> _Information_
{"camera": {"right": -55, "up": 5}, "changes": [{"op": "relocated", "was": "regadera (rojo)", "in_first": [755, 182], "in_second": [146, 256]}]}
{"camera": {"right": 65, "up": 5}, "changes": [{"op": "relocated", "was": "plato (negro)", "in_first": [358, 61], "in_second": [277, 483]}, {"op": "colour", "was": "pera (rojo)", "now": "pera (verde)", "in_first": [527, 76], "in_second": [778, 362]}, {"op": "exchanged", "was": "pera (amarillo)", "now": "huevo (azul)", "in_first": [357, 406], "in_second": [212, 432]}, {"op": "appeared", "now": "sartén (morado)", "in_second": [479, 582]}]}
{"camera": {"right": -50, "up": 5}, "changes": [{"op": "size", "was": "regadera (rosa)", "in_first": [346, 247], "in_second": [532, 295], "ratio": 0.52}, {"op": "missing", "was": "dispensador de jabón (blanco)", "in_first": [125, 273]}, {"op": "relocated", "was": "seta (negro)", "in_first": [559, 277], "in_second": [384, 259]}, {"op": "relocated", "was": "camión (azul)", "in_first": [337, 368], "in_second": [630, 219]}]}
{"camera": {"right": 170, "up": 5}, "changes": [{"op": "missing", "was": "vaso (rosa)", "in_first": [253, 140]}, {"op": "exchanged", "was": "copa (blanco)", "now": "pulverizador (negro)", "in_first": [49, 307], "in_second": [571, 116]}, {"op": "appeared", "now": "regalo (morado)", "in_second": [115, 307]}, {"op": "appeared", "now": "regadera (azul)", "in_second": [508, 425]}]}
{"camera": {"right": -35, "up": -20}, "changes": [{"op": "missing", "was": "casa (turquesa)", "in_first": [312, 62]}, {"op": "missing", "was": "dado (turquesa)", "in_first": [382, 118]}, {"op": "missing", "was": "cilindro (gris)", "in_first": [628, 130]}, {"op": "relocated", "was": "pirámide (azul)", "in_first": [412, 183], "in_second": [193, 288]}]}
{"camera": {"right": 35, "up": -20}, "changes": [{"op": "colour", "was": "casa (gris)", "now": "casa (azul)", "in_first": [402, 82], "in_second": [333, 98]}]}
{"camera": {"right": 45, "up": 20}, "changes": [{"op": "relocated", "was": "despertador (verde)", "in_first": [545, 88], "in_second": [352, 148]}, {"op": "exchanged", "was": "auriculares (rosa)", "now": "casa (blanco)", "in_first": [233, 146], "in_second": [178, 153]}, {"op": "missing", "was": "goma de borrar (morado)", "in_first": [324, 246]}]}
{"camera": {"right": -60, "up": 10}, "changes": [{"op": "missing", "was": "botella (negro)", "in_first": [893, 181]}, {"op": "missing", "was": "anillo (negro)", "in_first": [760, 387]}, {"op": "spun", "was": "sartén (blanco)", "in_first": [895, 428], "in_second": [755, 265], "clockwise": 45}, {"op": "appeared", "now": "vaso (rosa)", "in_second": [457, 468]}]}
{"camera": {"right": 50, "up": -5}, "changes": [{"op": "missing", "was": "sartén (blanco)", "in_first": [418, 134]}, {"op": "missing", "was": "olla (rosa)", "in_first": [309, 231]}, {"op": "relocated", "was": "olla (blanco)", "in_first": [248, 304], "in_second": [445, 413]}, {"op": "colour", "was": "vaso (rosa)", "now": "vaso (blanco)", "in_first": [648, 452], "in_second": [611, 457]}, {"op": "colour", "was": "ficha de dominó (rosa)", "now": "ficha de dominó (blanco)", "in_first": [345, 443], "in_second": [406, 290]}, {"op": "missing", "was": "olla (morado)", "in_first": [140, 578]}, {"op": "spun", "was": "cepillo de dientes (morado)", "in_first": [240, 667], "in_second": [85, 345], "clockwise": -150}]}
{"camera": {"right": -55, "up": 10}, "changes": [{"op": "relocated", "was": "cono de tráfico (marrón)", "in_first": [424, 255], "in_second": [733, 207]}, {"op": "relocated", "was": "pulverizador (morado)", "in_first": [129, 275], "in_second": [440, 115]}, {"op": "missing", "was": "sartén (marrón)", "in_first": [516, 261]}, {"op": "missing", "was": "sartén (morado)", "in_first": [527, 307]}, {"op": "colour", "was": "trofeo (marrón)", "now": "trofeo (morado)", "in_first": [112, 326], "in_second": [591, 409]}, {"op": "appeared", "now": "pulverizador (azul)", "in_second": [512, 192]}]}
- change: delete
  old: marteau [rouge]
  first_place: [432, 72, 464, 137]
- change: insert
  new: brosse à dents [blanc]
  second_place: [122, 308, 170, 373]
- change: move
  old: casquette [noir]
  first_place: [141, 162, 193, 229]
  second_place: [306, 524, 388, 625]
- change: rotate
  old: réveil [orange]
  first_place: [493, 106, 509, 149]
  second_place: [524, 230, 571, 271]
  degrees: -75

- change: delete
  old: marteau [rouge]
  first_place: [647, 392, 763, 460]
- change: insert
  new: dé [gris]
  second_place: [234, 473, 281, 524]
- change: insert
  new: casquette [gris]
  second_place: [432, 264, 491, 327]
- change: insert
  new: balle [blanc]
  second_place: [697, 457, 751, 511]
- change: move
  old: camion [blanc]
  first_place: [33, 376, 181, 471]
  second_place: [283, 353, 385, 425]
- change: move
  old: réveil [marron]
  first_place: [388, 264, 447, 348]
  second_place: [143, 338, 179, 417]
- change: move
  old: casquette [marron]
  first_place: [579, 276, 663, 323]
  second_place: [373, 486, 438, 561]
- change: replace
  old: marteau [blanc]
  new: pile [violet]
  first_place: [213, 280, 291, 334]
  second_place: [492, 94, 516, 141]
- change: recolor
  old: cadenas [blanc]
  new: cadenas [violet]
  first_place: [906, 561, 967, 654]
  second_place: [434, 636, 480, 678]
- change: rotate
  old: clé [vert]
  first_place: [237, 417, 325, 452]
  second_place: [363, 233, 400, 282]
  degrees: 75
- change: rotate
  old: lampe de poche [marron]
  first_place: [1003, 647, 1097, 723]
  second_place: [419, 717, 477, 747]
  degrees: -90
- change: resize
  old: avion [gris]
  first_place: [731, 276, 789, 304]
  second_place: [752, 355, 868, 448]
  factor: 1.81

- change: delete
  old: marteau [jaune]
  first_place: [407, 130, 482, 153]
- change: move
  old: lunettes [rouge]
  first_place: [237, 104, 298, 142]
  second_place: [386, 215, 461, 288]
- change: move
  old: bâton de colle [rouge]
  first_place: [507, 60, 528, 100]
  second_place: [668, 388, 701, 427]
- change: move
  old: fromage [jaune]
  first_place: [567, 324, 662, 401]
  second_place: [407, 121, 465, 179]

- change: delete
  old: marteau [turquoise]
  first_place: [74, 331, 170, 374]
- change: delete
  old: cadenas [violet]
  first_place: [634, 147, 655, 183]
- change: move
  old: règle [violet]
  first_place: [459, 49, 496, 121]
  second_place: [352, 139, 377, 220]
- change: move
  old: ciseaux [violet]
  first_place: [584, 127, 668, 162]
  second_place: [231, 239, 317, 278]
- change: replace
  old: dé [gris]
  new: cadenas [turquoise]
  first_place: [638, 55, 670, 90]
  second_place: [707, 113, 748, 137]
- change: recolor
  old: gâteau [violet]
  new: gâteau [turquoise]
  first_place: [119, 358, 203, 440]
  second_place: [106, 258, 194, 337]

> _To do_
Could each line above be retyped exactly?

> _Answer section_
{"camera": {"right": -55, "up": 5}, "changes": [{"op": "relocated", "was": "regadera (rojo)", "in_first": [755, 182], "in_second": [146, 256]}]}
{"camera": {"right": 65, "up": 5}, "changes": [{"op": "relocated", "was": "plato (negro)", "in_first": [358, 61], "in_second": [277, 483]}, {"op": "colour", "was": "pera (rojo)", "now": "pera (verde)", "in_first": [527, 76], "in_second": [778, 362]}, {"op": "exchanged", "was": "pera (amarillo)", "now": "huevo (azul)", "in_first": [357, 406], "in_second": [212, 432]}, {"op": "appeared", "now": "sartén (morado)", "in_second": [479, 582]}]}
{"camera": {"right": -50, "up": 5}, "changes": [{"op": "size", "was": "regadera (rosa)", "in_first": [346, 247], "in_second": [532, 295], "ratio": 0.52}, {"op": "missing", "was": "dispensador de jabón (blanco)", "in_first": [125, 273]}, {"op": "relocated", "was": "seta (negro)", "in_first": [559, 277], "in_second": [384, 259]}, {"op": "relocated", "was": "camión (azul)", "in_first": [337, 368], "in_second": [630, 219]}]}
{"camera": {"right": 170, "up": 5}, "changes": [{"op": "missing", "was": "vaso (rosa)", "in_first": [253, 140]}, {"op": "exchanged", "was": "copa (blanco)", "now": "pulverizador (negro)", "in_first": [49, 307], "in_second": [571, 116]}, {"op": "appeared", "now": "regalo (morado)", "in_second": [115, 307]}, {"op": "appeared", "now": "regadera (azul)", "in_second": [508, 425]}]}
{"camera": {"right": -35, "up": -20}, "changes": [{"op": "missing", "was": "casa (turquesa)", "in_first": [312, 62]}, {"op": "missing", "was": "dado (turquesa)", "in_first": [382, 118]}, {"op": "missing", "was": "cilindro (gris)", "in_first": [628, 130]}, {"op": "relocated", "was": "pirámide (azul)", "in_first": [412, 183], "in_second": [193, 288]}]}
{"camera": {"right": 35, "up": -20}, "changes": [{"op": "colour", "was": "casa (gris)", "now": "casa (azul)", "in_first": [402, 82], "in_second": [333, 98]}]}
{"camera": {"right": 45, "up": 20}, "changes": [{"op": "relocated", "was": "despertador (verde)", "in_first": [545, 88], "in_second": [352, 148]}, {"op": "exchanged", "was": "auriculares (rosa)", "now": "casa (blanco)", "in_first": [233, 146], "in_second": [178, 153]}, {"op": "missing", "was": "goma de borrar (morado)", "in_first": [324, 246]}]}
{"camera": {"right": -60, "up": 10}, "changes": [{"op": "missing", "was": "botella (negro)", "in_first": [893, 181]}, {"op": "missing", "was": "anillo (negro)", "in_first": [760, 387]}, {"op": "spun", "was": "sartén (blanco)", "in_first": [895, 428], "in_second": [755, 265], "clockwise": 45}, {"op": "appeared", "now": "vaso (rosa)", "in_second": [457, 468]}]}
{"camera": {"right": 50, "up": -5}, "changes": [{"op": "missing", "was": "sartén (blanco)", "in_first": [418, 134]}, {"op": "missing", "was": "olla (rosa)", "in_first": [309, 231]}, {"op": "relocated", "was": "olla (blanco)", "in_first": [248, 304], "in_second": [445, 413]}, {"op": "colour", "was": "vaso (rosa)", "now": "vaso (blanco)", "in_first": [648, 452], "in_second": [611, 457]}, {"op": "colour", "was": "ficha de dominó (rosa)", "now": "ficha de dominó (blanco)", "in_first": [345, 443], "in_second": [406, 290]}, {"op": "missing", "was": "olla (morado)", "in_first": [140, 578]}, {"op": "spun", "was": "cepillo de dientes (morado)", "in_first": [240, 667], "in_second": [85, 345], "clockwise": -150}]}
{"camera": {"right": -55, "up": 10}, "changes": [{"op": "relocated", "was": "cono de tráfico (marrón)", "in_first": [424, 255], "in_second": [733, 207]}, {"op": "relocated", "was": "pulverizador (morado)", "in_first": [129, 275], "in_second": [440, 115]}, {"op": "missing", "was": "sartén (marrón)", "in_first": [516, 261]}, {"op": "missing", "was": "sartén (morado)", "in_first": [527, 307]}, {"op": "colour", "was": "trofeo (marrón)", "now": "trofeo (morado)", "in_first": [112, 326], "in_second": [591, 409]}, {"op": "appeared", "now": "pulverizador (azul)", "in_second": [512, 192]}]}
- change: delete
  old: marteau [rouge]
  first_place: [432, 72, 464, 137]
- change: insert
  new: brosse à dents [blanc]
  second_place: [122, 308, 170, 373]
- change: move
  old: casquette [noir]
  first_place: [141, 162, 193, 229]
  second_place: [306, 524, 388, 625]
- change: rotate
  old: réveil [orange]
  first_place: [493, 106, 509, 149]
  second_place: [524, 230, 571, 271]
  degrees: -75

- change: delete
  old: marteau [rouge]
  first_place: [647, 392, 763, 460]
- change: insert
  new: dé [gris]
  second_place: [234, 473, 281, 524]
- change: insert
  new: casquette [gris]
  second_place: [432, 264, 491, 327]
- change: insert
  new: balle [blanc]
  second_place: [697, 457, 751, 511]
- change: move
  old: camion [blanc]
  first_place: [33, 376, 181, 471]
  second_place: [283, 353, 385, 425]
- change: move
  old: réveil [marron]
  first_place: [388, 264, 447, 348]
  second_place: [143, 338, 179, 417]
- change: move
  old: casquette [marron]
  first_place: [579, 276, 663, 323]
  second_place: [373, 486, 438, 561]
- change: replace
  old: marteau [blanc]
  new: pile [violet]
  first_place: [213, 280, 291, 334]
  second_place: [492, 94, 516, 141]
- change: recolor
  old: cadenas [blanc]
  new: cadenas [violet]
  first_place: [906, 561, 967, 654]
  second_place: [434, 636, 480, 678]
- change: rotate
  old: clé [vert]
  first_place: [237, 417, 325, 452]
  second_place: [363, 233, 400, 282]
  degrees: 75
- change: rotate
  old: lampe de poche [marron]
  first_place: [1003, 647, 1097, 723]
  second_place: [419, 717, 477, 747]
  degrees: -90
- change: resize
  old: avion [gris]
  first_place: [731, 276, 789, 304]
  second_place: [752, 355, 868, 448]
  factor: 1.81

- change: delete
  old: marteau [jaune]
  first_place: [407, 130, 482, 153]
- change: move
  old: lunettes [rouge]
  first_place: [237, 104, 298, 142]
  second_place: [386, 215, 461, 288]
- change: move
  old: bâton de colle [rouge]
  first_place: [507, 60, 528, 100]
  second_place: [668, 388, 701, 427]
- change: move
  old: fromage [jaune]
  first_place: [567, 324, 662, 401]
  second_place: [407, 121, 465, 179]

- change: delete
  old: marteau [turquoise]
  first_place: [74, 331, 170, 374]
- change: delete
  old: cadenas [violet]
  first_place: [634, 147, 655, 183]
- change: move
  old: règle [violet]
  first_place: [459, 49, 496, 121]
  second_place: [352, 139, 377, 220]
- change: move
  old: ciseaux [violet]
  first_place: [584, 127, 668, 162]
  second_place: [231, 239, 317, 278]
- change: replace
  old: dé [gris]
  new: cadenas [turquoise]
  first_place: [638, 55, 670, 90]
  second_place: [707, 113, 748, 137]
- change: recolor
  old: gâteau [violet]
  new: gâteau [turquoise]
  first_place: [119, 358, 203, 440]
  second_place: [106, 258, 194, 337]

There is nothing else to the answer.